# [PROBLEM DESCRIPTION]
Please copy the data below character for character, leaving out the picture.

#### EXERCISE INPUTS ####

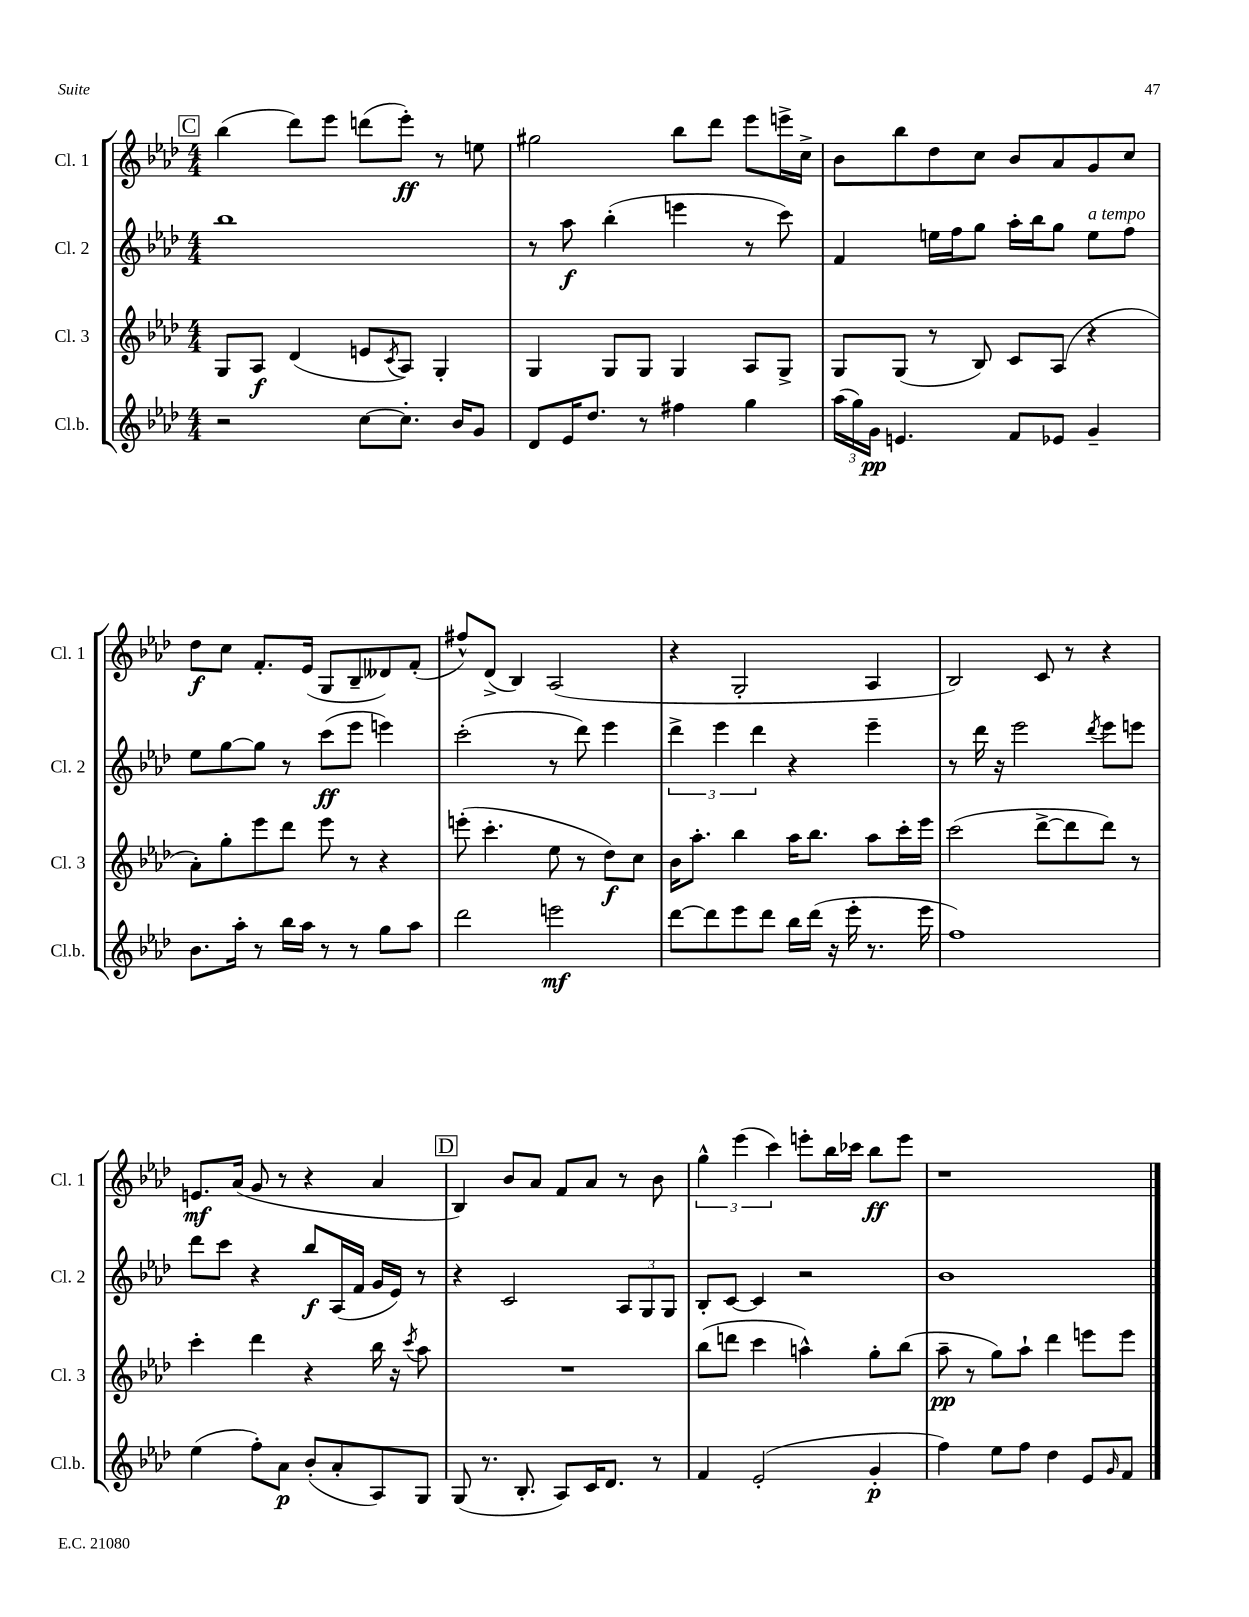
<<
\new StaffGroup <<
\new Staff = "s0" \with { instrumentName = "Cl. 1" shortInstrumentName = "Cl. 1" } {
    \clef treble \key aes \major \numericTimeSignature \time 4/4
    \mark \markup { \box "C" } bes''4( des'''8) ees'''8 d'''8( ees'''8-.\ff) r8 e''8 |
    gis''2 bes''8 des'''8 ees'''8 e'''16-> c''16-> |
    bes'8 bes''8 des''8 c''8 bes'8 aes'8 g'8 c''8 |
    des''8\f c''8 f'8.-. ees'16( g8 bes8-- deses'8) f'8-.( |
    fis''8-^) des'8->( bes4) aes2( |
    r4 g2-. aes4 |
    bes2) c'8 r8 r4 |
    e'8.\mf aes'16( g'8 r8 r4 aes'4 |
    \mark \markup { \box "D" } bes4) bes'8 aes'8 f'8 aes'8 r8 bes'8 |
    \tuplet 3/2 { g''4-^ ees'''4( c'''4) } e'''8-. bes''16 ces'''16 bes''8\ff e'''8 |
    r1 \bar "|." |
}
\new Staff = "s1" \with { instrumentName = "Cl. 2" shortInstrumentName = "Cl. 2" } {
    \clef treble \key aes \major \numericTimeSignature \time 4/4
    \mark \markup { \box "C" } bes''1 |
    r8 aes''8\f bes''4-.( e'''4 r8 c'''8) |
    f'4 e''16 f''16 g''8 aes''16-. bes''16 g''8 e''8^\markup { \italic "a tempo" } f''8 |
    ees''8 g''8~ g''8 r8 c'''8\ff( ees'''8 e'''4) |
    c'''2-.( r8 des'''8) ees'''4 |
    \tuplet 3/2 { des'''4-> ees'''4 des'''4 } r4 ees'''4-- |
    r8 des'''16 r16 ees'''2 \acciaccatura { des'''8 } ees'''8 e'''8 |
    des'''8 c'''8 r4 bes''8\f aes16( f'16 g'16 ees'16) r8 |
    \mark \markup { \box "D" } r4 c'2 \tuplet 3/2 { aes8 g8 g8 } |
    bes8-. c'8~ c'4 r2 |
    bes'1 \bar "|." |
}
\new Staff = "s2" \with { instrumentName = "Cl. 3" shortInstrumentName = "Cl. 3" } {
    \clef treble \key aes \major \numericTimeSignature \time 4/4
    \mark \markup { \box "C" } g8 aes8\f des'4( e'8 \acciaccatura { c'8 } aes8) g4-. |
    g4 g8 g8 g4 aes8 g8-> |
    g8 g8( r8 bes8) c'8 aes8( r4 |
    aes'8-.) g''8-. ees'''8 des'''8 ees'''8 r8 r4 |
    e'''8-.( c'''4.-. ees''8 r8 des''8\f) c''8 |
    bes'16 aes''8.-. bes''4 aes''16 bes''8. aes''8 c'''16-. ees'''16 |
    c'''2( des'''8~-> des'''8 des'''8) r8 |
    c'''4-. des'''4 r4 bes''16 r16 \acciaccatura { c'''8 } aes''8 |
    \mark \markup { \box "D" } R1 |
    bes''8( d'''8 c'''4 a''4-^) g''8-. bes''8( |
    aes''8--\pp r8 g''8) aes''8-! des'''4 e'''8 e'''8 \bar "|." |
}
\new Staff = "s3" \with { instrumentName = "Cl.b." shortInstrumentName = "Cl.b." } {
    \clef treble \key aes \major \numericTimeSignature \time 4/4
    \mark \markup { \box "C" } r2 c''8~ c''8.-. bes'16 g'8 |
    des'8 ees'16 des''8. r8 fis''4 g''4 |
    \tuplet 3/2 { aes''16( g''16) g'16\pp } e'4. f'8 ees'8 g'4-- |
    bes'8. aes''16-. r8 bes''16 aes''16 r8 r8 g''8 aes''8 |
    des'''2 e'''2\mf |
    des'''8~ des'''8 ees'''8 des'''8 bes''16 des'''16( r16 ees'''16-. r8. ees'''16 |
    f''1) |
    ees''4( f''8-.) aes'8\p bes'8-.( aes'8-. aes8) g8 |
    \mark \markup { \box "D" } g8( r8. bes8.-. aes8) c'16 des'8. r8 |
    f'4 ees'2-.( g'4-.\p |
    f''4) ees''8 f''8 des''4 ees'8 \grace { g'16 } f'8 \bar "|." |
}
>>
>>
\layout { \context { \Score \remove "Bar_number_engraver" } }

####

# [FINAL RESULT]
<<
\new StaffGroup <<
\new Staff = "s0" \with { instrumentName = "Cl. 1" shortInstrumentName = "Cl. 1" } {
    \clef treble \key aes \major \numericTimeSignature \time 4/4
    \mark \markup { \box "C" } bes''4( des'''8) ees'''8 d'''8( ees'''8-.\ff) r8 e''8 |
    gis''2 bes''8 des'''8 ees'''8 e'''16-> c''16-> |
    bes'8 bes''8 des''8 c''8 bes'8 aes'8 g'8 c''8 |
    des''8\f c''8 f'8.-. ees'16( g8 bes8-- deses'8) f'8-.( |
    fis''8-^) des'8->( bes4) aes2( |
    r4 g2-. aes4 |
    bes2) c'8 r8 r4 |
    e'8.\mf aes'16( g'8 r8 r4 aes'4 |
    \mark \markup { \box "D" } bes4) bes'8 aes'8 f'8 aes'8 r8 bes'8 |
    \tuplet 3/2 { g''4-^ ees'''4( c'''4) } e'''8-. bes''16 ces'''16 bes''8\ff e'''8 |
    r1 \bar "|." |
}
\new Staff = "s1" \with { instrumentName = "Cl. 2" shortInstrumentName = "Cl. 2" } {
    \clef treble \key aes \major \numericTimeSignature \time 4/4
    \mark \markup { \box "C" } bes''1 |
    r8 aes''8\f bes''4-.( e'''4 r8 c'''8) |
    f'4 e''16 f''16 g''8 aes''16-. bes''16 g''8 e''8^\markup { \italic "a tempo" } f''8 |
    ees''8 g''8~ g''8 r8 c'''8\ff( ees'''8 e'''4) |
    c'''2-.( r8 des'''8) ees'''4 |
    \tuplet 3/2 { des'''4-> ees'''4 des'''4 } r4 ees'''4-- |
    r8 des'''16 r16 ees'''2 \acciaccatura { des'''8 } ees'''8 e'''8 |
    des'''8 c'''8 r4 bes''8\f aes16( f'16 g'16 ees'16) r8 |
    \mark \markup { \box "D" } r4 c'2 \tuplet 3/2 { aes8 g8 g8 } |
    bes8-. c'8~ c'4 r2 |
    bes'1 \bar "|." |
}
\new Staff = "s2" \with { instrumentName = "Cl. 3" shortInstrumentName = "Cl. 3" } {
    \clef treble \key aes \major \numericTimeSignature \time 4/4
    \mark \markup { \box "C" } g8 aes8\f des'4( e'8 \acciaccatura { c'8 } aes8) g4-. |
    g4 g8 g8 g4 aes8 g8-> |
    g8 g8( r8 bes8) c'8 aes8( r4 |
    aes'8-.) g''8-. ees'''8 des'''8 ees'''8 r8 r4 |
    e'''8-.( c'''4.-. ees''8 r8 des''8\f) c''8 |
    bes'16 aes''8.-. bes''4 aes''16 bes''8. aes''8 c'''16-. ees'''16 |
    c'''2( des'''8~-> des'''8 des'''8) r8 |
    c'''4-. des'''4 r4 bes''16 r16 \acciaccatura { c'''8 } aes''8 |
    \mark \markup { \box "D" } R1 |
    bes''8( d'''8 c'''4 a''4-^) g''8-. bes''8( |
    aes''8--\pp r8 g''8) aes''8-! des'''4 e'''8 e'''8 \bar "|." |
}
\new Staff = "s3" \with { instrumentName = "Cl.b." shortInstrumentName = "Cl.b." } {
    \clef treble \key aes \major \numericTimeSignature \time 4/4
    \mark \markup { \box "C" } r2 c''8~ c''8.-. bes'16 g'8 |
    des'8 ees'16 des''8. r8 fis''4 g''4 |
    \tuplet 3/2 { aes''16( g''16) g'16\pp } e'4. f'8 ees'8 g'4-- |
    bes'8. aes''16-. r8 bes''16 aes''16 r8 r8 g''8 aes''8 |
    des'''2 e'''2\mf |
    des'''8~ des'''8 ees'''8 des'''8 bes''16 des'''16( r16 ees'''16-. r8. ees'''16 |
    f''1) |
    ees''4( f''8-.) aes'8\p bes'8-.( aes'8-. aes8) g8 |
    \mark \markup { \box "D" } g8( r8. bes8.-. aes8) c'16 des'8. r8 |
    f'4 ees'2-.( g'4-.\p |
    f''4) ees''8 f''8 des''4 ees'8 \grace { g'16 } f'8 \bar "|." |
}
>>
>>
\layout { \context { \Score \remove "Bar_number_engraver" } }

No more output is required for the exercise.